Scene edit records:
>>>>>
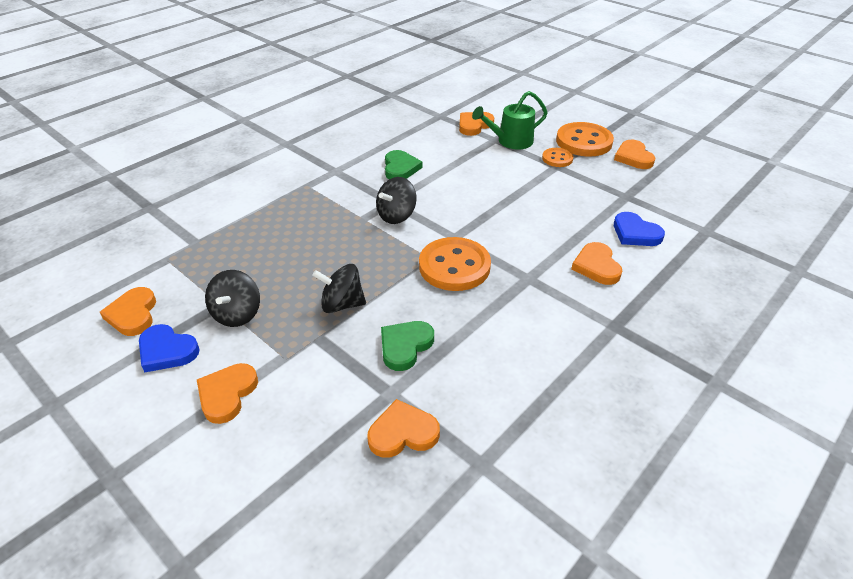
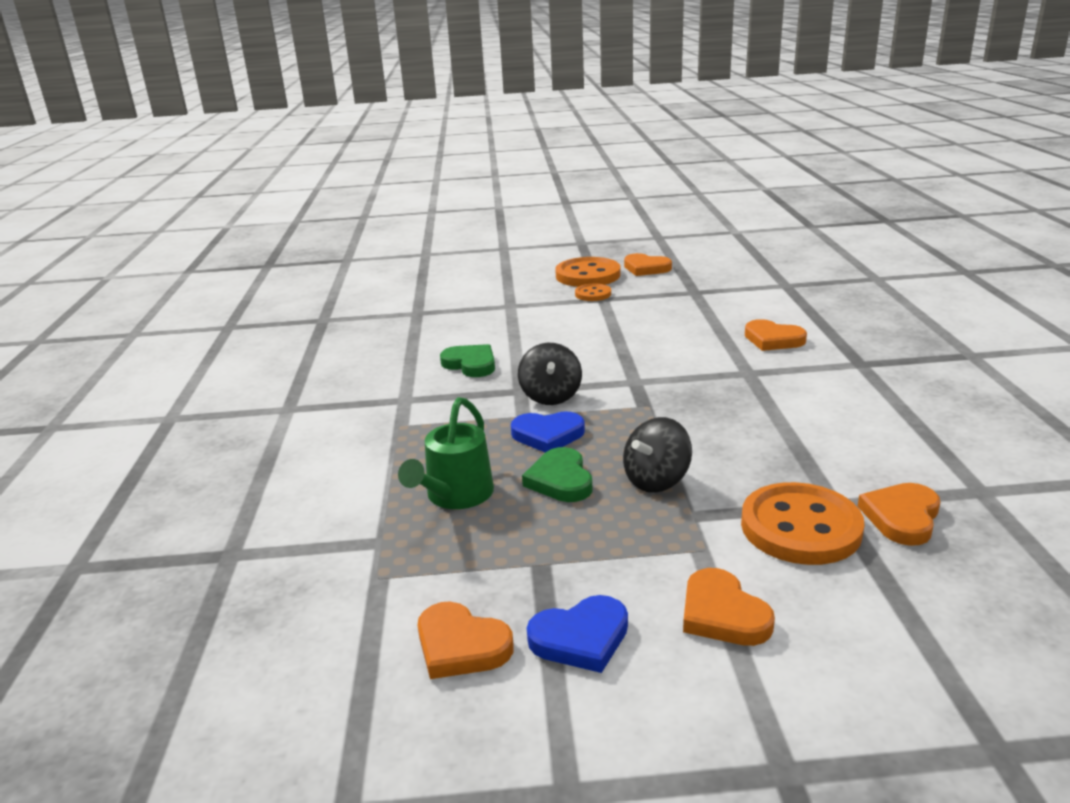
camera: 45 degrees left, 15 degrees down
black spinning top [205,270,260,327] -> none
green heart [381,321,434,371] -> green heart moved to [522,447,593,502]
orange button [419,237,491,291] -> orange button moved to [741,482,865,565]
orange heart [459,112,494,136] -> none
green watering can [472,91,548,149] -> green watering can moved to [398,397,494,509]
blue heart [614,212,665,246] -> blue heart moved to [511,411,585,452]

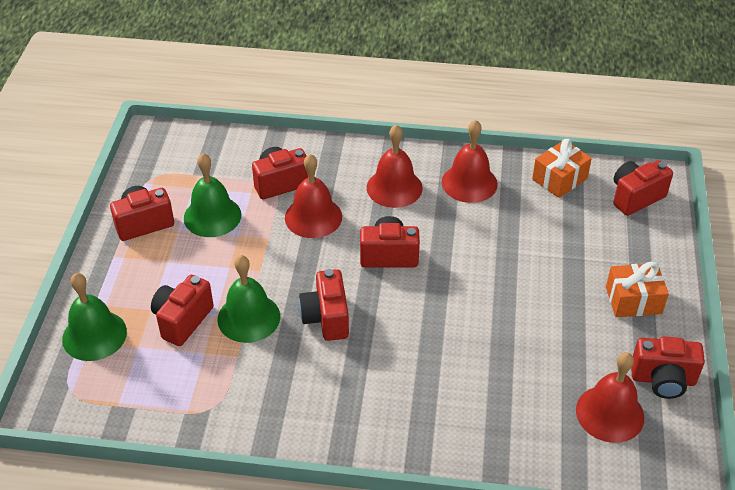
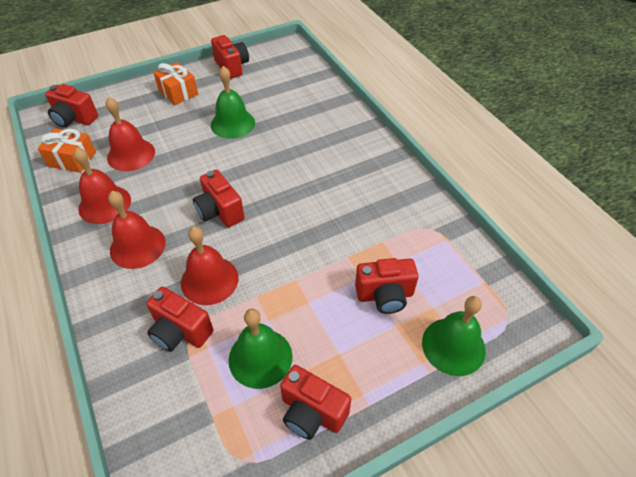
camera: 125 degrees left, 5 degrees up
green bell [217,255,280,343] -> green bell moved to [211,66,255,139]
red camera [299,269,349,341] -> none
red bell [576,352,644,443] -> red bell moved to [105,97,155,171]

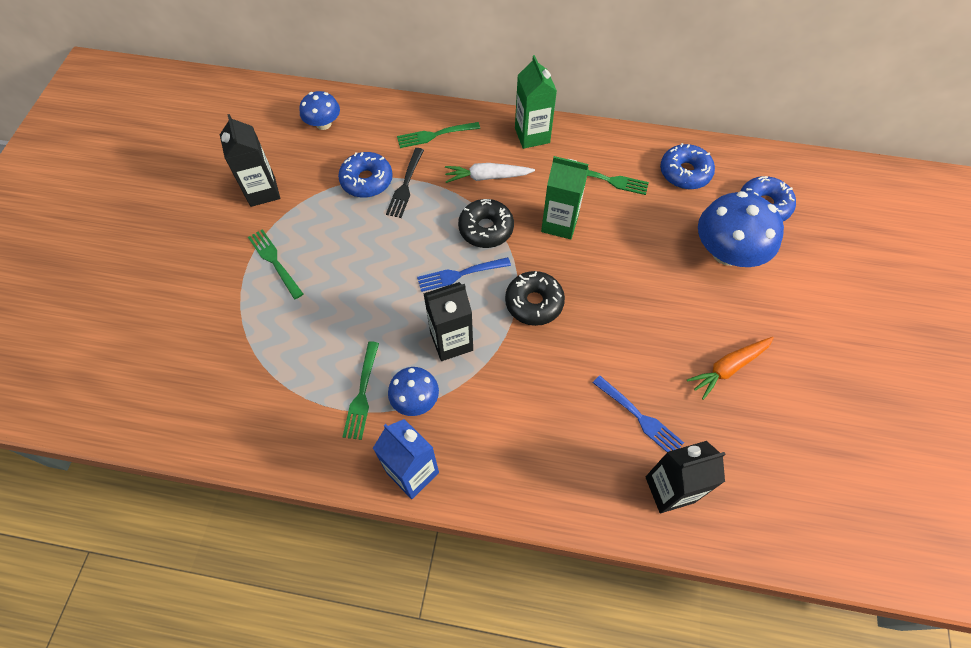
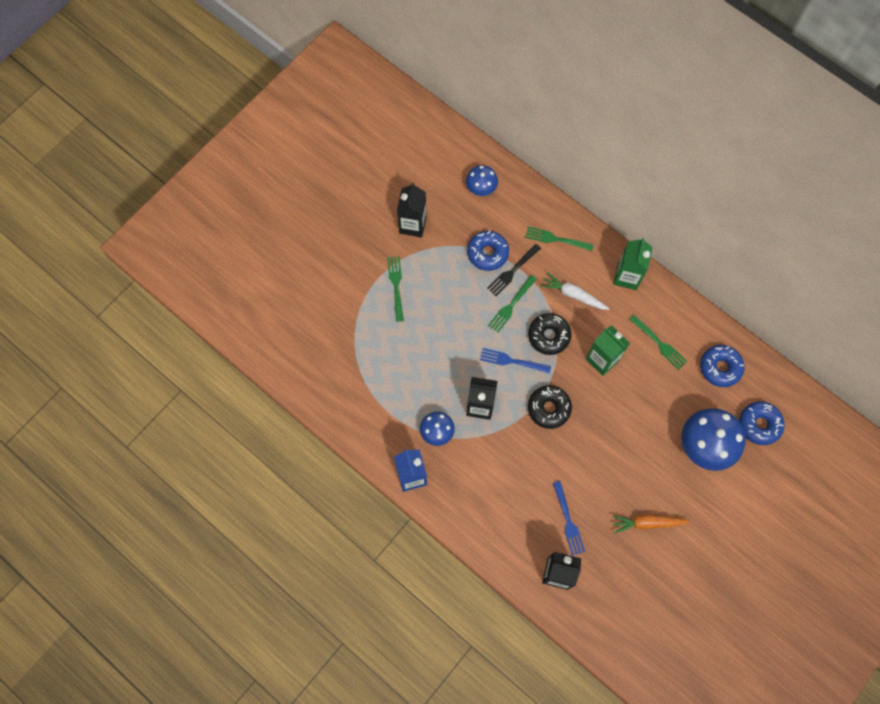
camera: 30 degrees right, 10 degrees up
green fork [343,341,379,440] -> green fork moved to [488,275,537,333]

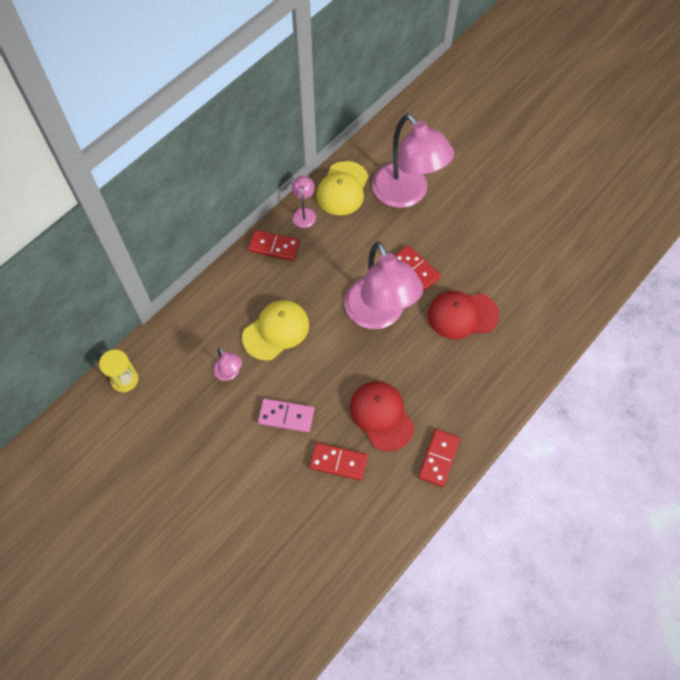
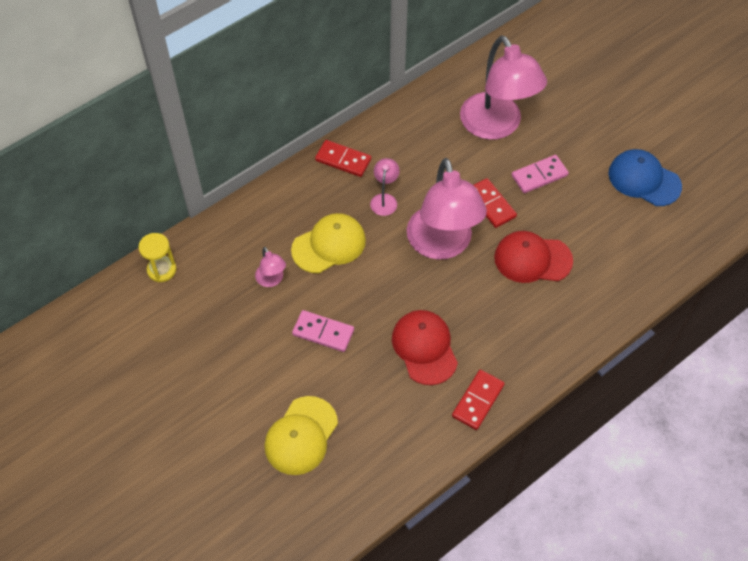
camera: 10 degrees right, 5 degrees down
pink lamp [292,176,316,228] -> pink lamp moved to [370,158,399,216]
red domino [309,443,368,481] -> none
yellow cap [316,161,368,215] -> yellow cap moved to [264,396,338,475]
none -> pink domino [512,155,569,193]
none -> blue cap [609,149,682,206]

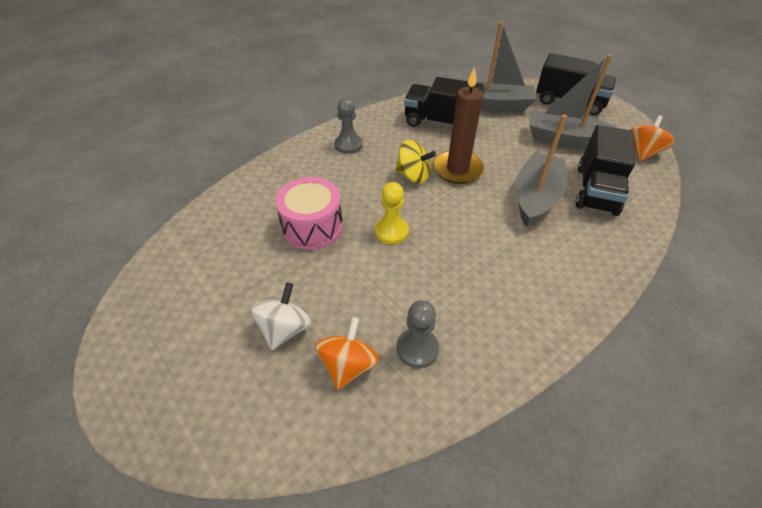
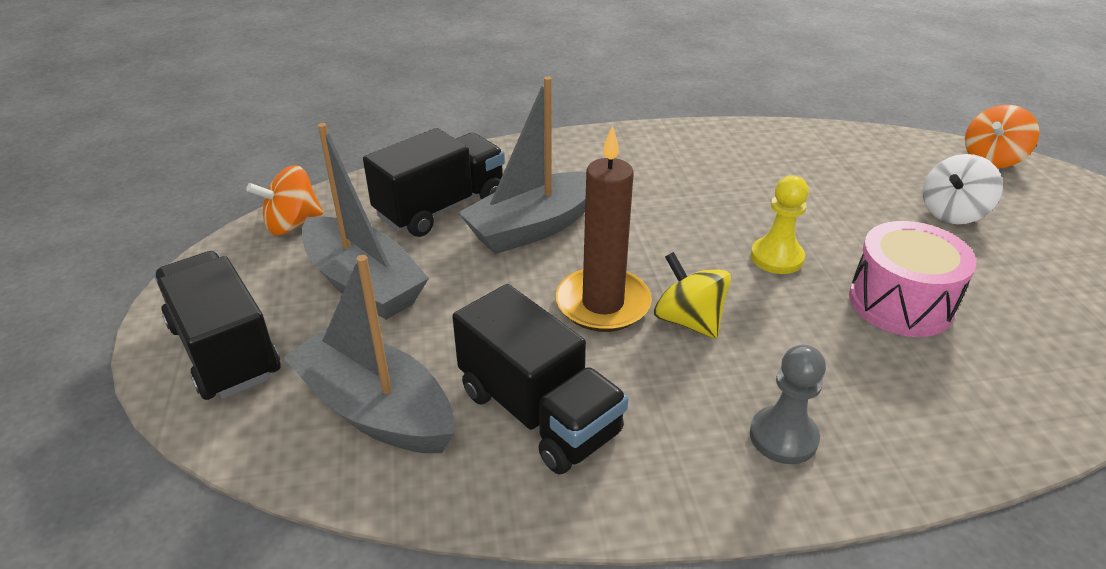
camera: 150 degrees left, 10 degrees down
orange spinning top [315,317,379,390] -> orange spinning top moved to [965,105,1039,168]
grey pawn [397,300,439,368] -> none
<<<<<
About this task: Every line above gets copied exactly; none of the pictures do.

Result:
camera: 45 degrees left, 15 degrees down
black spinning top [205,270,260,327] -> none
green heart [381,321,434,371] -> green heart moved to [522,447,593,502]
orange button [419,237,491,291] -> orange button moved to [741,482,865,565]
orange heart [459,112,494,136] -> none
green watering can [472,91,548,149] -> green watering can moved to [398,397,494,509]
blue heart [614,212,665,246] -> blue heart moved to [511,411,585,452]

camera: 125 degrees left, 5 degrees up
green bell [217,255,280,343] -> green bell moved to [211,66,255,139]
red camera [299,269,349,341] -> none
red bell [576,352,644,443] -> red bell moved to [105,97,155,171]

camera: 30 degrees right, 10 degrees up
green fork [343,341,379,440] -> green fork moved to [488,275,537,333]

camera: 10 degrees right, 5 degrees down
pink lamp [292,176,316,228] -> pink lamp moved to [370,158,399,216]
red domino [309,443,368,481] -> none
yellow cap [316,161,368,215] -> yellow cap moved to [264,396,338,475]
none -> pink domino [512,155,569,193]
none -> blue cap [609,149,682,206]

camera: 150 degrees left, 10 degrees down
orange spinning top [315,317,379,390] -> orange spinning top moved to [965,105,1039,168]
grey pawn [397,300,439,368] -> none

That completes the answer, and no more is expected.